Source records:
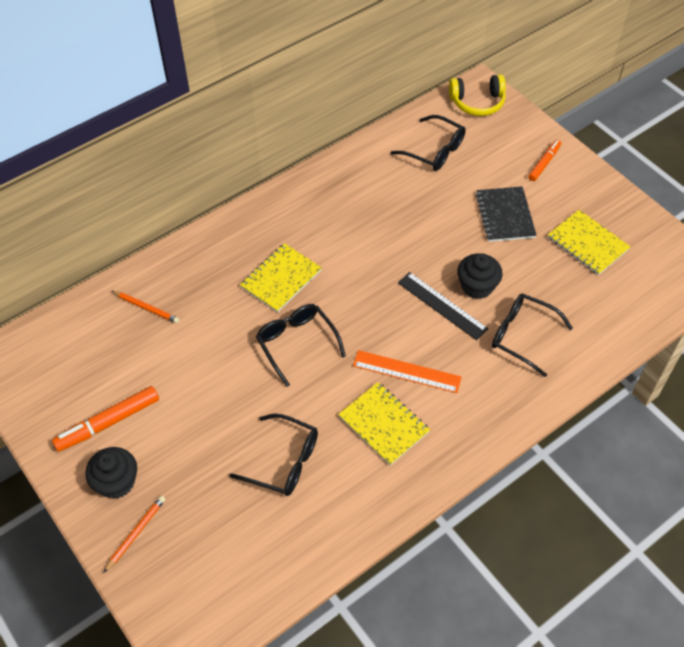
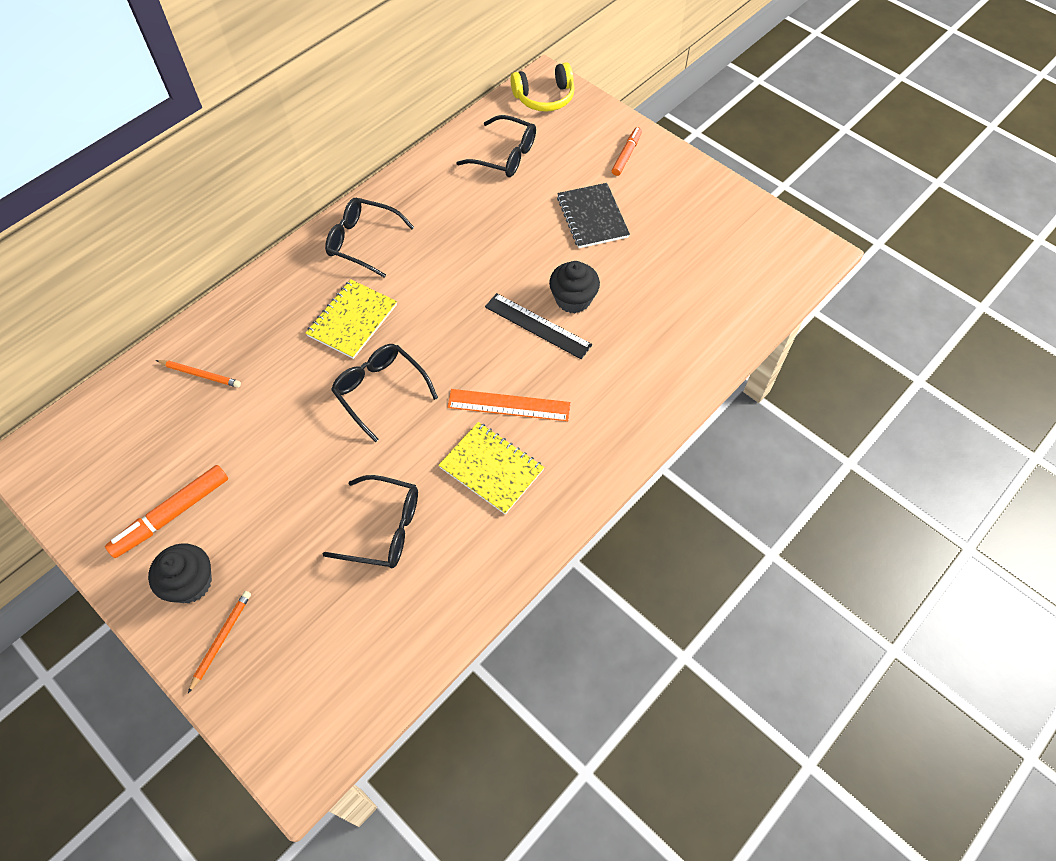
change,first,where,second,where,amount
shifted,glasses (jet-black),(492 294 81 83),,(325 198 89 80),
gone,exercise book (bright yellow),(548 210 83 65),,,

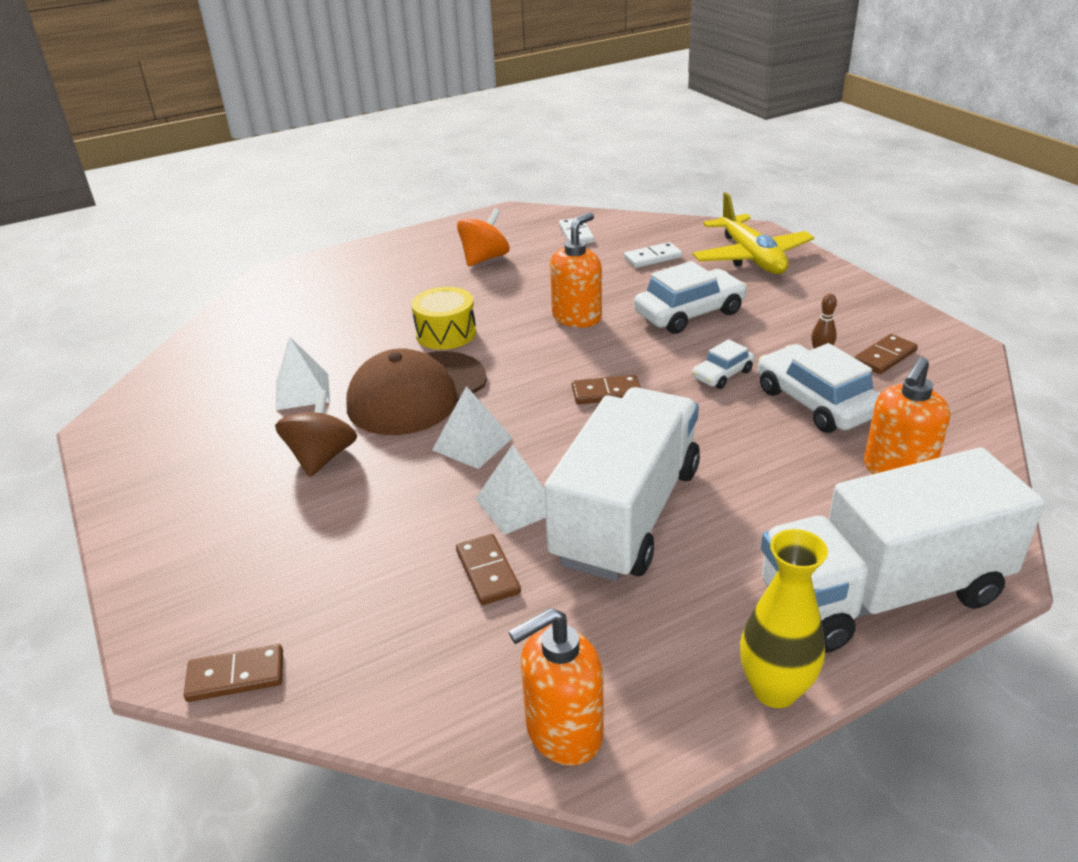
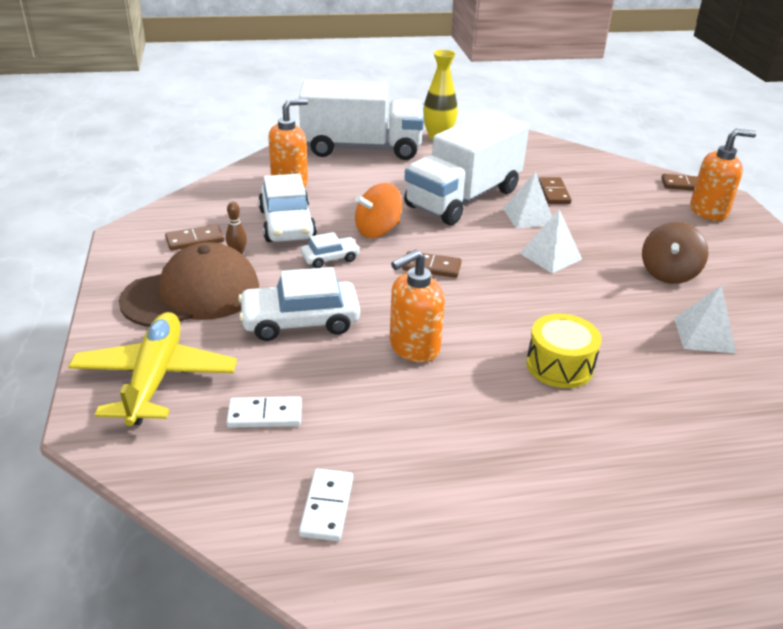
change,first,where,second,where,amount
shifted,baseball cap (brown),(346 348 141 87),,(119 242 140 85),
shifted,whirligig (orange-coloured),(457 208 53 58),,(355 183 47 55),
shifted,soap dispenser (orange-coloured),(509 608 95 158),,(690 129 67 92),

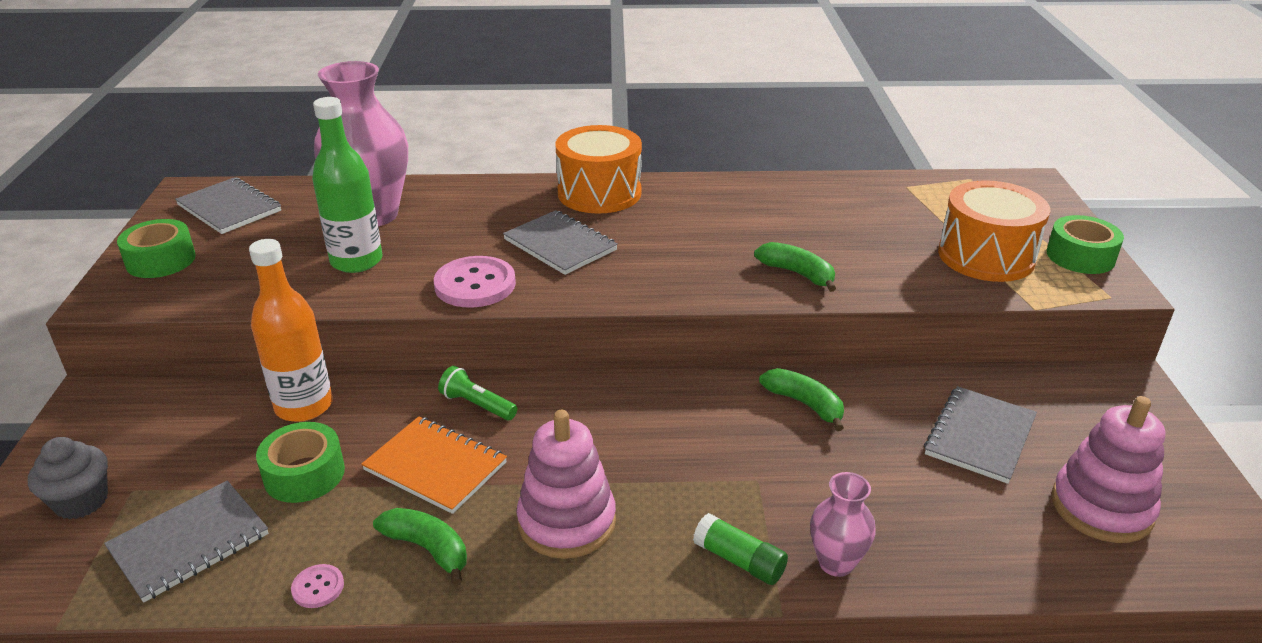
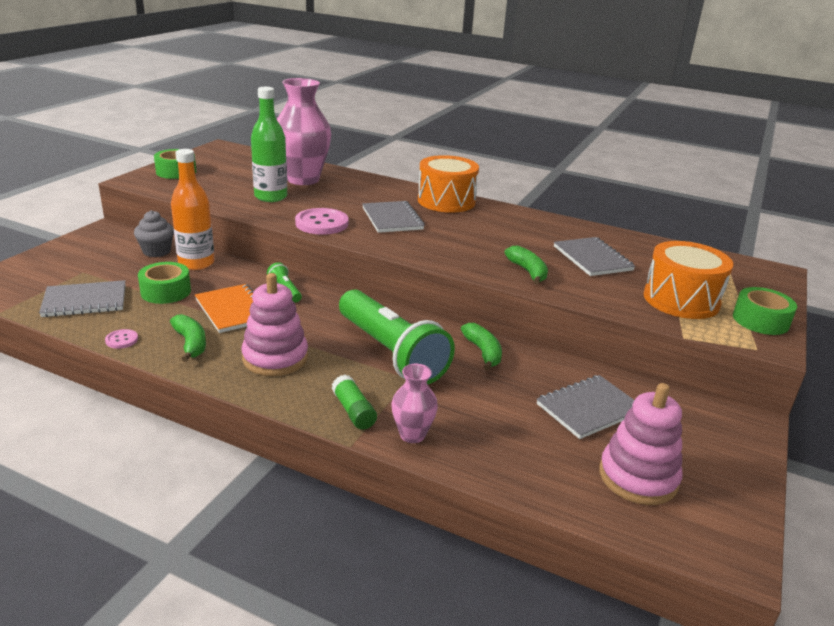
change,first,where,second,where,amount
shifted,fairy cake (gray),(28 437 80 82),,(134 210 40 47),
new,,,torch (green),(339 289 116 95),
shifted,exercise book (gray),(175 177 106 57),,(554 237 81 39),

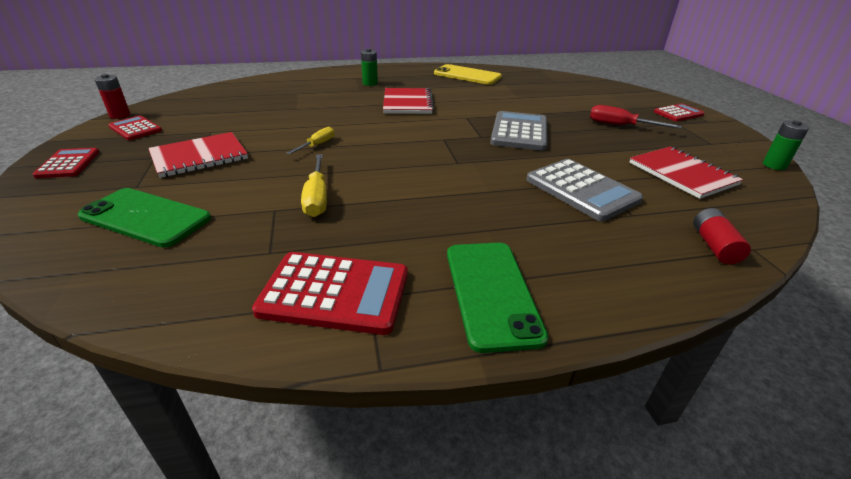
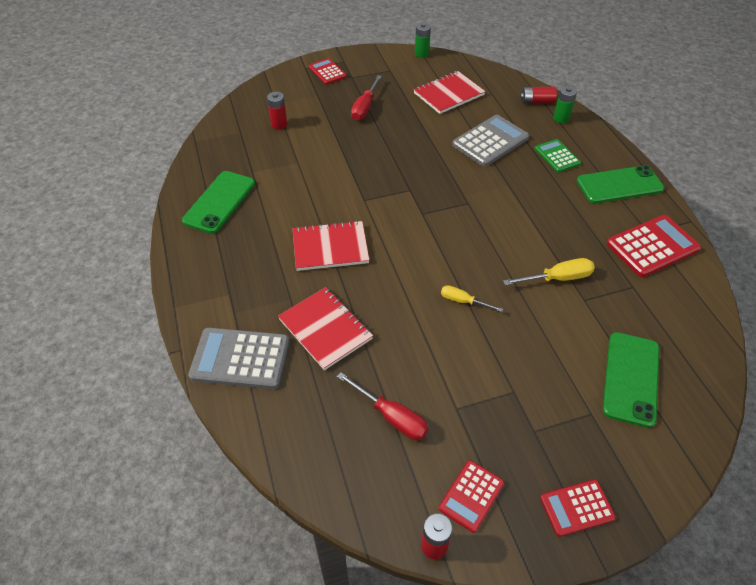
change,first,where,second,where,amount
repainted,phone (bright yellow),(434 64 68 21),phone (green),(182 171 73 63),
shifted,calculator (gray),(490 111 57 40),,(188 328 101 61),
new,,,AA battery (scarlet),(267 92 20 37),
shifted,exercise book (scarlet),(148 132 100 46),,(278 287 95 83),
new,,,screwdriver (scarlet),(337 372 92 68),
new,,,calculator (green),(535 139 46 33),
shifted,AA battery (green),(361 48 17 38),,(553 86 24 37),
rotated,calculator (scarlet),(252 252 156 83),,(607 215 94 62),60 degrees clockwise

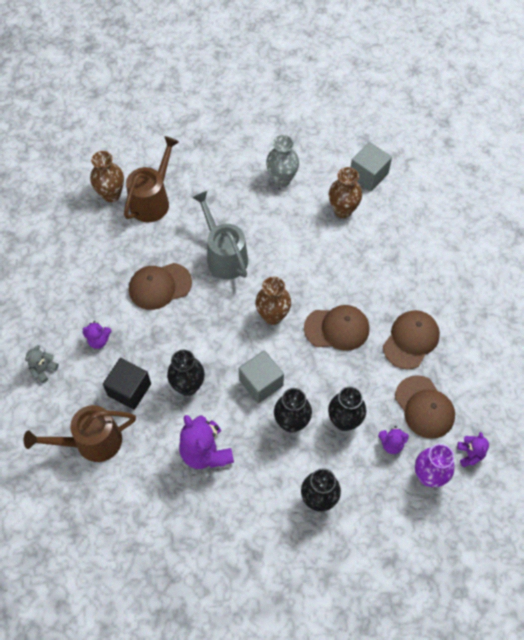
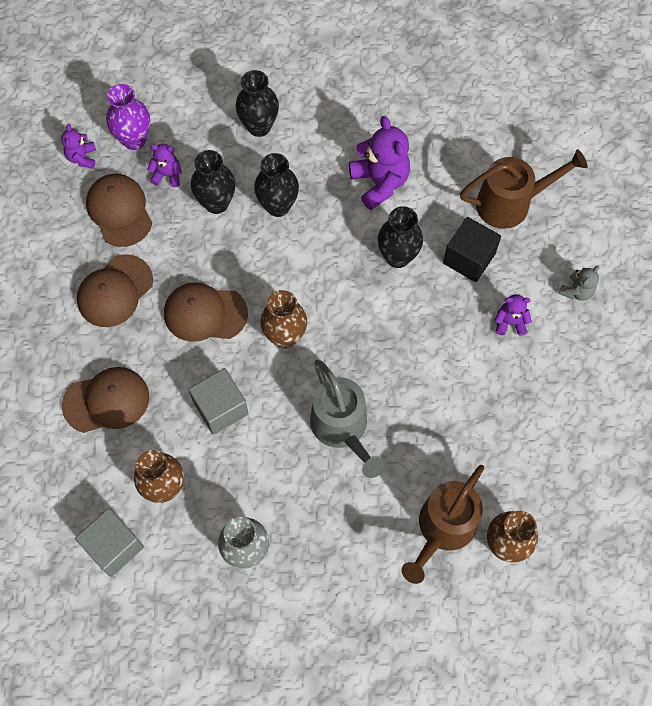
change,first,where,second,where,amount
shifted,baseball cap (brown),(129 263 63 47),,(62 367 87 66),
shifted,cube (gray),(239 350 45 53),,(188 368 61 67),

**Task directions:**
From the first line through the line with "shifted,glasses (jet-black),(492 294", output those lines of the entries above exactly, and nothing else, with the pictures left out.

**The completed task:**
change,first,where,second,where,amount
shifted,glasses (jet-black),(492 294 81 83),,(325 198 89 80),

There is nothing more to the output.